Start of Dataset excerpts

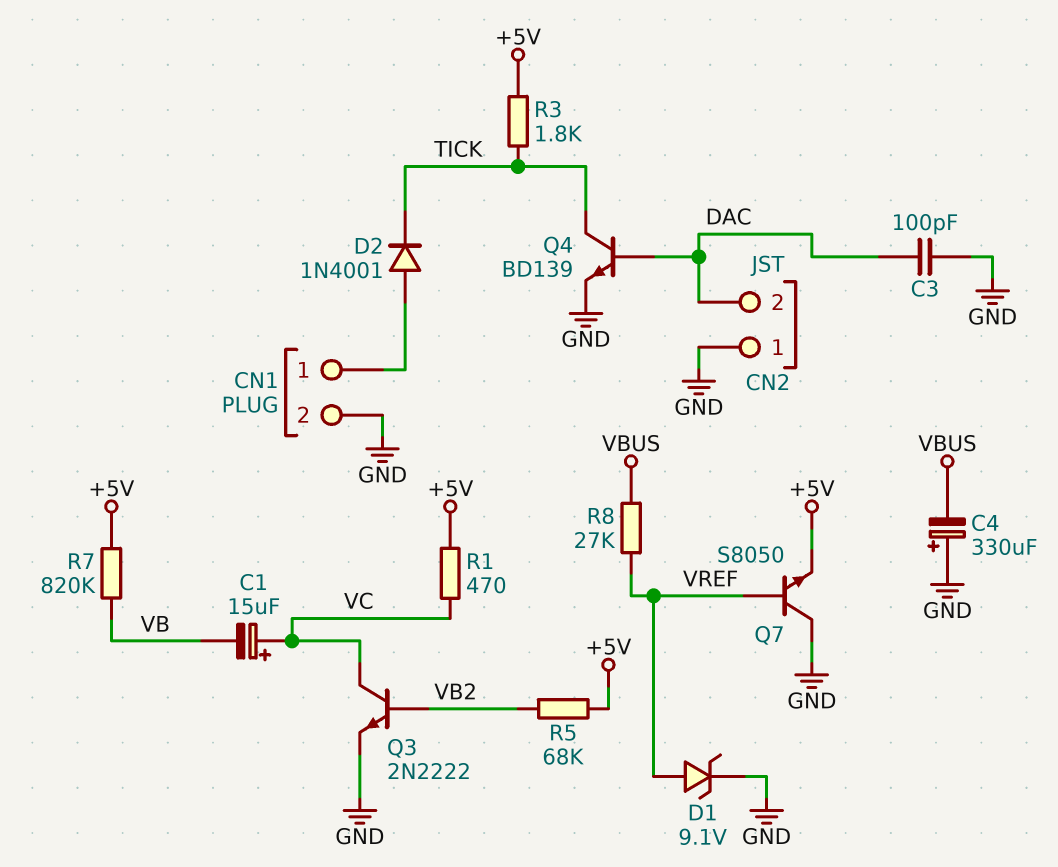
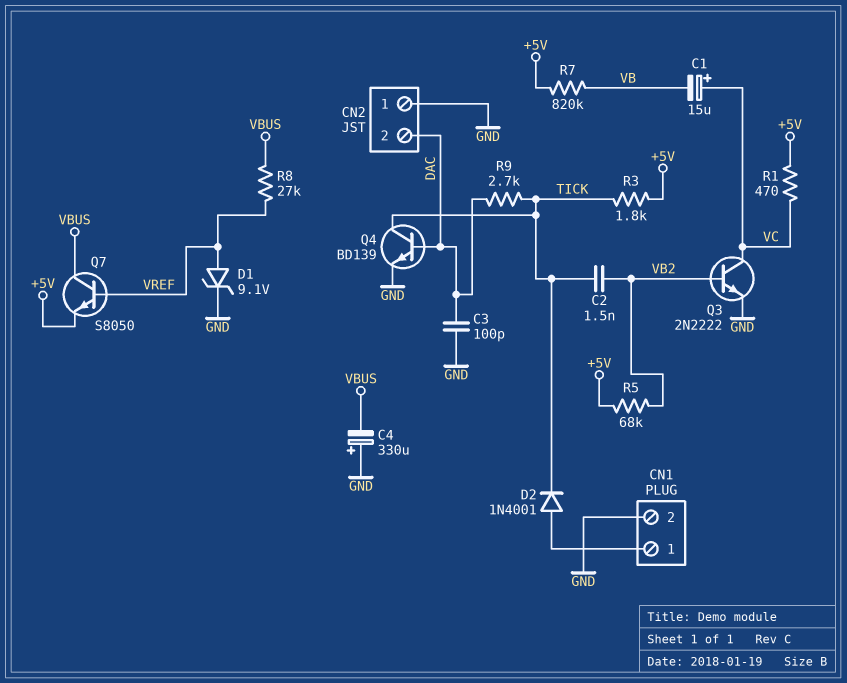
C2: none -> 1.5nF (TICK, VB2)
Q7: NPN S8050 (B VREF, C GND, E +5V) -> NPN S8050 (B VREF, C VBUS, E +5V)
R9: none -> 2.7k (DAC, TICK)

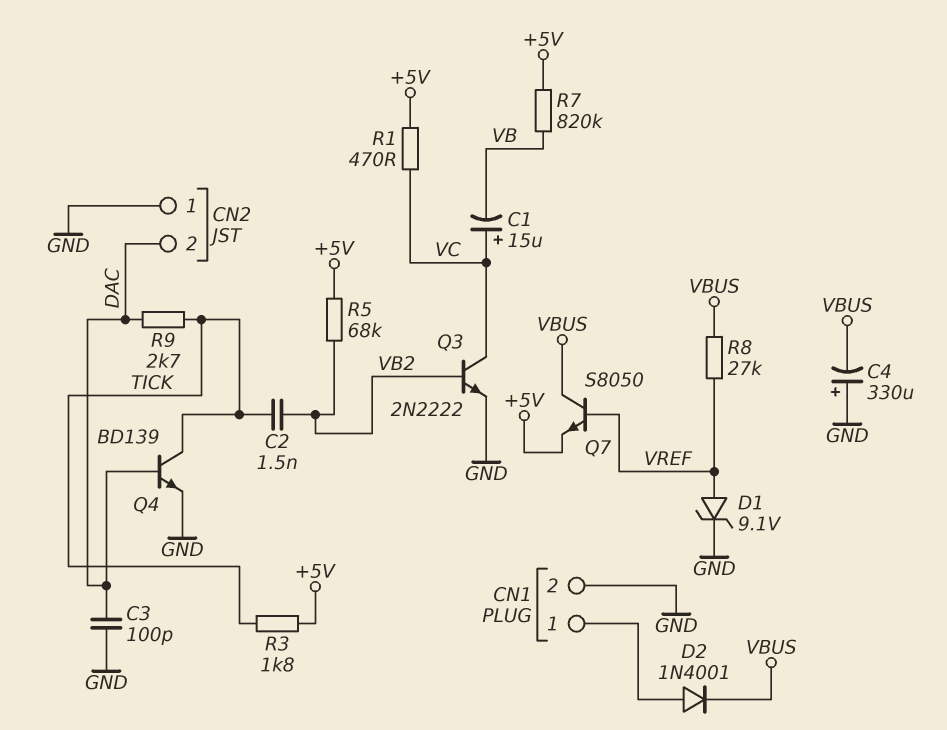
D2: diode 1N4001 (A CN1/1, K TICK) -> diode 1N4001 (A CN1/1, K VBUS)

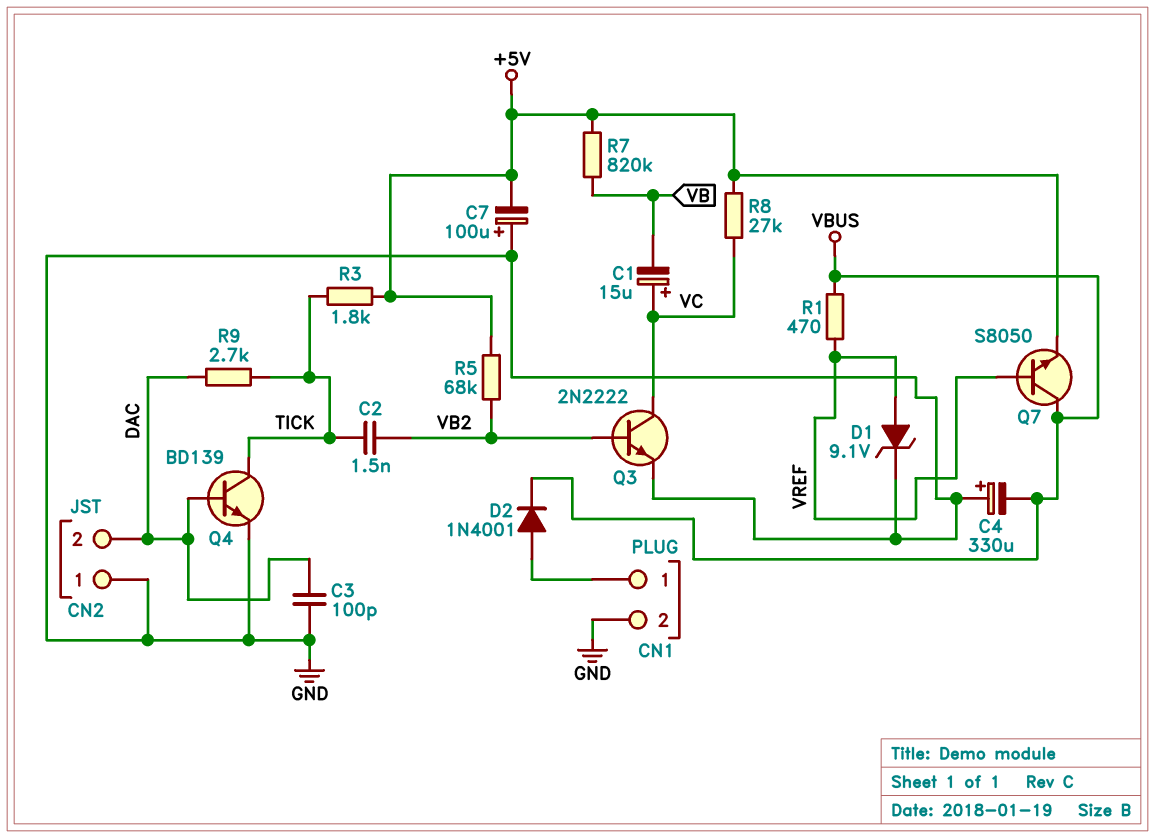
C7: none -> 100uF (plus GND, minus +5V)
R1: 470 (+5V, VC) -> 470 (VBUS, VREF)
R8: 27k (VBUS, VREF) -> 27k (+5V, VC)

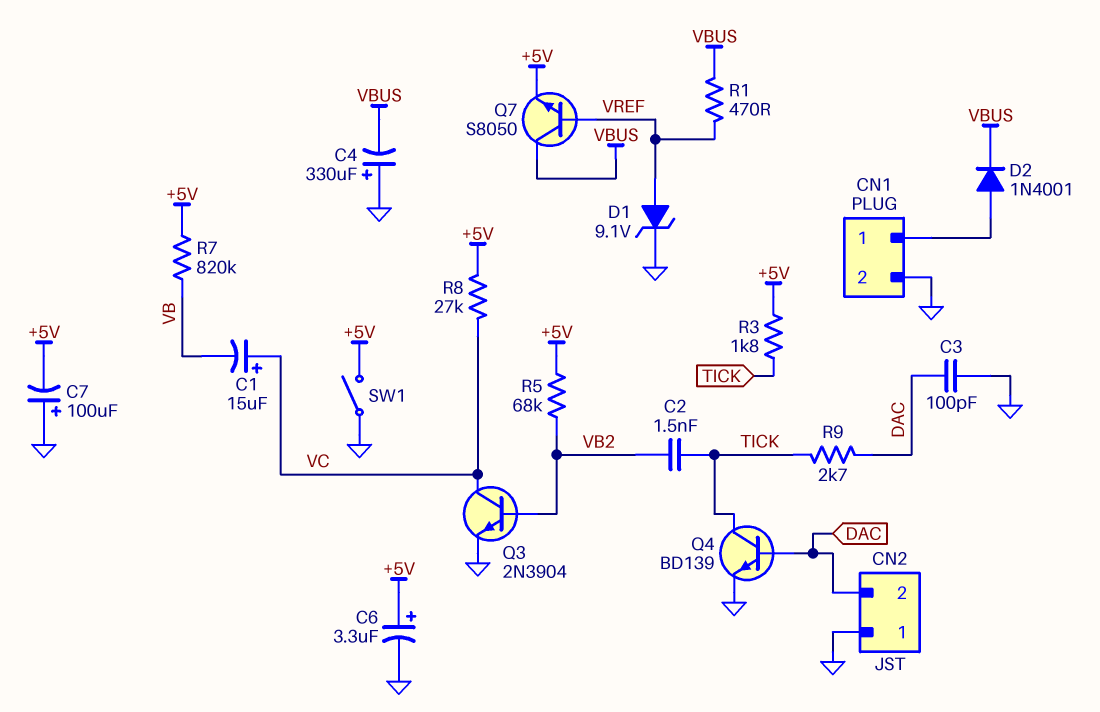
C6: none -> 3.3uF (plus +5V, minus GND)
Q3: NPN 2N2222 (B VB2, C VC, E GND) -> NPN 2N3904 (B VB2, C VC, E GND)
SW1: none -> switch (+5V, GND)

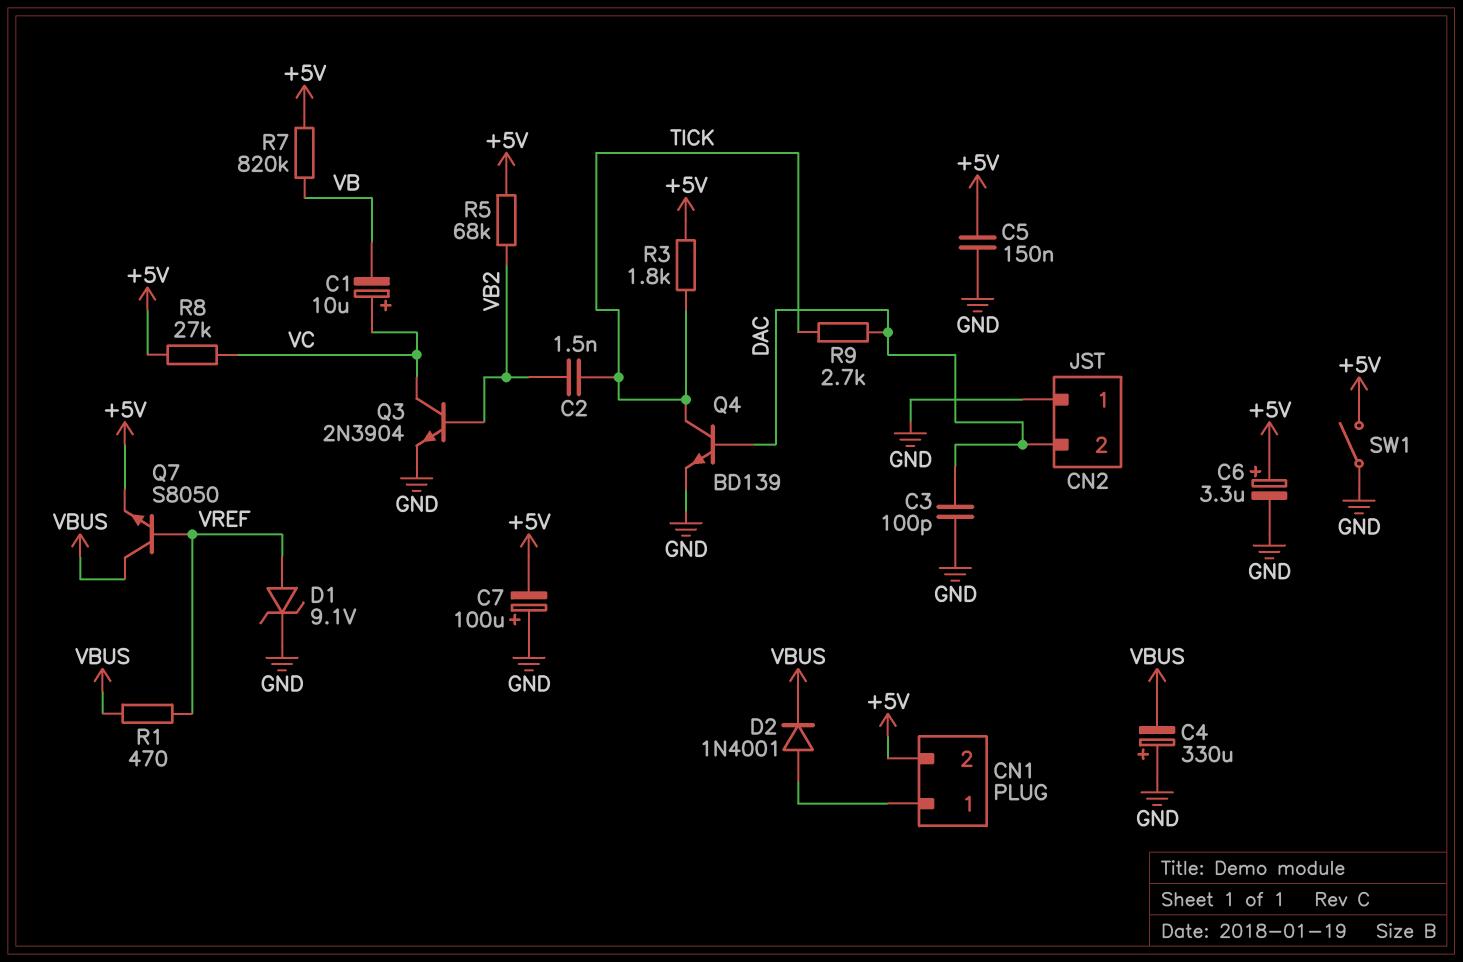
C1: 15uF (plus VC, minus VB) -> 10uF (plus VC, minus VB)
C5: none -> 150nF (+5V, GND)
CN1 pin 2: GND -> +5V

End of Dataset excerpts

• **What you need to do**
Skip every picture and transcribe the data above exactly.

• **Answer**
C2: none -> 1.5nF (TICK, VB2)
Q7: NPN S8050 (B VREF, C GND, E +5V) -> NPN S8050 (B VREF, C VBUS, E +5V)
R9: none -> 2.7k (DAC, TICK)

D2: diode 1N4001 (A CN1/1, K TICK) -> diode 1N4001 (A CN1/1, K VBUS)

C7: none -> 100uF (plus GND, minus +5V)
R1: 470 (+5V, VC) -> 470 (VBUS, VREF)
R8: 27k (VBUS, VREF) -> 27k (+5V, VC)

C6: none -> 3.3uF (plus +5V, minus GND)
Q3: NPN 2N2222 (B VB2, C VC, E GND) -> NPN 2N3904 (B VB2, C VC, E GND)
SW1: none -> switch (+5V, GND)

C1: 15uF (plus VC, minus VB) -> 10uF (plus VC, minus VB)
C5: none -> 150nF (+5V, GND)
CN1 pin 2: GND -> +5V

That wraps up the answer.